(WORK ITEM):
Retype each entry exactly.

(INPUT FOR THIS TASK):

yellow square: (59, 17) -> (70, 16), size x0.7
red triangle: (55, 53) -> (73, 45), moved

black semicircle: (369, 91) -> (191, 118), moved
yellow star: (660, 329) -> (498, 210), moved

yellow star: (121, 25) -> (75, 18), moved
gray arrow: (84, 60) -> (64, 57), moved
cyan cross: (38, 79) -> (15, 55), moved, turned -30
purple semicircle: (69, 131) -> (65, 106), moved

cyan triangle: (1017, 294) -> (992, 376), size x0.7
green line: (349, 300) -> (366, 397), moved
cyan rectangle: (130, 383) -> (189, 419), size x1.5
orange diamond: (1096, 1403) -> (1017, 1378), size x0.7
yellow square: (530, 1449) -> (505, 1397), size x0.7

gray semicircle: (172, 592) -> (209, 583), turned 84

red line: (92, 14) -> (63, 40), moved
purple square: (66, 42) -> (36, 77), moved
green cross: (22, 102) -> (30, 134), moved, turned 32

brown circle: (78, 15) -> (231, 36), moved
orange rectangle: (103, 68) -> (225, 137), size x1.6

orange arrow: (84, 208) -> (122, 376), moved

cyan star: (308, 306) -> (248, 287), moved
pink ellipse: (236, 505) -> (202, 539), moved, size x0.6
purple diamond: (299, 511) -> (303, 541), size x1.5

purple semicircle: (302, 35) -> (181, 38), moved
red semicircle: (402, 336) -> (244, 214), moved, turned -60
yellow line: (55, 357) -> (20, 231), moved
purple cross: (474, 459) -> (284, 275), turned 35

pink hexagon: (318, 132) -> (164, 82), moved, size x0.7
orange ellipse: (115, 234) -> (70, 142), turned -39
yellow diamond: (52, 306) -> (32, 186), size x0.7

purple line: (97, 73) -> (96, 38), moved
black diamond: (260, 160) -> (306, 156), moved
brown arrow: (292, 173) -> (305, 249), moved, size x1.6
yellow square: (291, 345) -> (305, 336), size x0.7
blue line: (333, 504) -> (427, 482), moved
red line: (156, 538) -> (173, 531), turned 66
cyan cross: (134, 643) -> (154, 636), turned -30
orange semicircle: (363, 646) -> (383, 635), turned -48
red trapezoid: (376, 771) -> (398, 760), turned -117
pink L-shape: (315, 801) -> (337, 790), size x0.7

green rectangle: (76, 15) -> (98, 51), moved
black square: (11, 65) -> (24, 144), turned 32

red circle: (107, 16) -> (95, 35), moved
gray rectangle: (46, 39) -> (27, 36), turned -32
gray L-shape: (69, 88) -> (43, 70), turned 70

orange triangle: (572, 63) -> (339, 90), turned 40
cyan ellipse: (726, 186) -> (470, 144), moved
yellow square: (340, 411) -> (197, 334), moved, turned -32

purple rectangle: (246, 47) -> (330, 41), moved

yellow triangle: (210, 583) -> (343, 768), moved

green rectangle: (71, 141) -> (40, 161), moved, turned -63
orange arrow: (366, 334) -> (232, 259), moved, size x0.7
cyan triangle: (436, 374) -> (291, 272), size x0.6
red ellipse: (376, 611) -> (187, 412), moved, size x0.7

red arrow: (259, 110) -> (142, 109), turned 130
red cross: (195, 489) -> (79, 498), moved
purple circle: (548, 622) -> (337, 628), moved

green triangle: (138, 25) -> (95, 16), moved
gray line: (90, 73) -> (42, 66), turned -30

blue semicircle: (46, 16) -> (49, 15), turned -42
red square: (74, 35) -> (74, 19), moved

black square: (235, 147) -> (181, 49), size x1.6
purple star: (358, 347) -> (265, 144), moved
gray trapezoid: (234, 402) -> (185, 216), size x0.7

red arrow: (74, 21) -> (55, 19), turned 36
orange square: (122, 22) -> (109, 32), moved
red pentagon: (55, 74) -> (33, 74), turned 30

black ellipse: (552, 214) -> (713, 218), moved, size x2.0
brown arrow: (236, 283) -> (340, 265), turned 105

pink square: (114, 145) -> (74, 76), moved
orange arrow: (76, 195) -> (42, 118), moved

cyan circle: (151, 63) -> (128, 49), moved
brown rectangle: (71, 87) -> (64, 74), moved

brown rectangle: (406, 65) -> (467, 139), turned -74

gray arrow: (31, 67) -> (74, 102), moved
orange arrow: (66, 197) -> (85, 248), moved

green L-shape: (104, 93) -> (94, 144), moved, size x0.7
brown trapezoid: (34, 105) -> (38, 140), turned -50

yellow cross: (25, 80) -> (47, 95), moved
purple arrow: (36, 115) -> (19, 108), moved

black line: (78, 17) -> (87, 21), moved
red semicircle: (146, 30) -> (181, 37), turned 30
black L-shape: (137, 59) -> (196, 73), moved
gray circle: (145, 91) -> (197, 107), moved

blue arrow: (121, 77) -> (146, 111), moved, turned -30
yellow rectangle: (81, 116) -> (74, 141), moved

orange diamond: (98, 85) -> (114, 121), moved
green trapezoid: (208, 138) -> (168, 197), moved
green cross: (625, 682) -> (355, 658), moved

(WRITTEN RESPONSE):
yellow square: (59, 17) -> (70, 16), size x0.7
red triangle: (55, 53) -> (73, 45), moved

black semicircle: (369, 91) -> (191, 118), moved
yellow star: (660, 329) -> (498, 210), moved

yellow star: (121, 25) -> (75, 18), moved
gray arrow: (84, 60) -> (64, 57), moved
cyan cross: (38, 79) -> (15, 55), moved, turned -30
purple semicircle: (69, 131) -> (65, 106), moved

cyan triangle: (1017, 294) -> (992, 376), size x0.7
green line: (349, 300) -> (366, 397), moved
cyan rectangle: (130, 383) -> (189, 419), size x1.5
orange diamond: (1096, 1403) -> (1017, 1378), size x0.7
yellow square: (530, 1449) -> (505, 1397), size x0.7

gray semicircle: (172, 592) -> (209, 583), turned 84

red line: (92, 14) -> (63, 40), moved
purple square: (66, 42) -> (36, 77), moved
green cross: (22, 102) -> (30, 134), moved, turned 32

brown circle: (78, 15) -> (231, 36), moved
orange rectangle: (103, 68) -> (225, 137), size x1.6

orange arrow: (84, 208) -> (122, 376), moved

cyan star: (308, 306) -> (248, 287), moved
pink ellipse: (236, 505) -> (202, 539), moved, size x0.6
purple diamond: (299, 511) -> (303, 541), size x1.5

purple semicircle: (302, 35) -> (181, 38), moved
red semicircle: (402, 336) -> (244, 214), moved, turned -60
yellow line: (55, 357) -> (20, 231), moved
purple cross: (474, 459) -> (284, 275), turned 35

pink hexagon: (318, 132) -> (164, 82), moved, size x0.7
orange ellipse: (115, 234) -> (70, 142), turned -39
yellow diamond: (52, 306) -> (32, 186), size x0.7

purple line: (97, 73) -> (96, 38), moved
black diamond: (260, 160) -> (306, 156), moved
brown arrow: (292, 173) -> (305, 249), moved, size x1.6
yellow square: (291, 345) -> (305, 336), size x0.7
blue line: (333, 504) -> (427, 482), moved
red line: (156, 538) -> (173, 531), turned 66
cyan cross: (134, 643) -> (154, 636), turned -30
orange semicircle: (363, 646) -> (383, 635), turned -48
red trapezoid: (376, 771) -> (398, 760), turned -117
pink L-shape: (315, 801) -> (337, 790), size x0.7

green rectangle: (76, 15) -> (98, 51), moved
black square: (11, 65) -> (24, 144), turned 32

red circle: (107, 16) -> (95, 35), moved
gray rectangle: (46, 39) -> (27, 36), turned -32
gray L-shape: (69, 88) -> (43, 70), turned 70

orange triangle: (572, 63) -> (339, 90), turned 40
cyan ellipse: (726, 186) -> (470, 144), moved
yellow square: (340, 411) -> (197, 334), moved, turned -32

purple rectangle: (246, 47) -> (330, 41), moved

yellow triangle: (210, 583) -> (343, 768), moved

green rectangle: (71, 141) -> (40, 161), moved, turned -63
orange arrow: (366, 334) -> (232, 259), moved, size x0.7
cyan triangle: (436, 374) -> (291, 272), size x0.6
red ellipse: (376, 611) -> (187, 412), moved, size x0.7

red arrow: (259, 110) -> (142, 109), turned 130
red cross: (195, 489) -> (79, 498), moved
purple circle: (548, 622) -> (337, 628), moved

green triangle: (138, 25) -> (95, 16), moved
gray line: (90, 73) -> (42, 66), turned -30

blue semicircle: (46, 16) -> (49, 15), turned -42
red square: (74, 35) -> (74, 19), moved

black square: (235, 147) -> (181, 49), size x1.6
purple star: (358, 347) -> (265, 144), moved
gray trapezoid: (234, 402) -> (185, 216), size x0.7

red arrow: (74, 21) -> (55, 19), turned 36
orange square: (122, 22) -> (109, 32), moved
red pentagon: (55, 74) -> (33, 74), turned 30

black ellipse: (552, 214) -> (713, 218), moved, size x2.0
brown arrow: (236, 283) -> (340, 265), turned 105

pink square: (114, 145) -> (74, 76), moved
orange arrow: (76, 195) -> (42, 118), moved

cyan circle: (151, 63) -> (128, 49), moved
brown rectangle: (71, 87) -> (64, 74), moved

brown rectangle: (406, 65) -> (467, 139), turned -74

gray arrow: (31, 67) -> (74, 102), moved
orange arrow: (66, 197) -> (85, 248), moved

green L-shape: (104, 93) -> (94, 144), moved, size x0.7
brown trapezoid: (34, 105) -> (38, 140), turned -50

yellow cross: (25, 80) -> (47, 95), moved
purple arrow: (36, 115) -> (19, 108), moved

black line: (78, 17) -> (87, 21), moved
red semicircle: (146, 30) -> (181, 37), turned 30
black L-shape: (137, 59) -> (196, 73), moved
gray circle: (145, 91) -> (197, 107), moved

blue arrow: (121, 77) -> (146, 111), moved, turned -30
yellow rectangle: (81, 116) -> (74, 141), moved

orange diamond: (98, 85) -> (114, 121), moved
green trapezoid: (208, 138) -> (168, 197), moved
green cross: (625, 682) -> (355, 658), moved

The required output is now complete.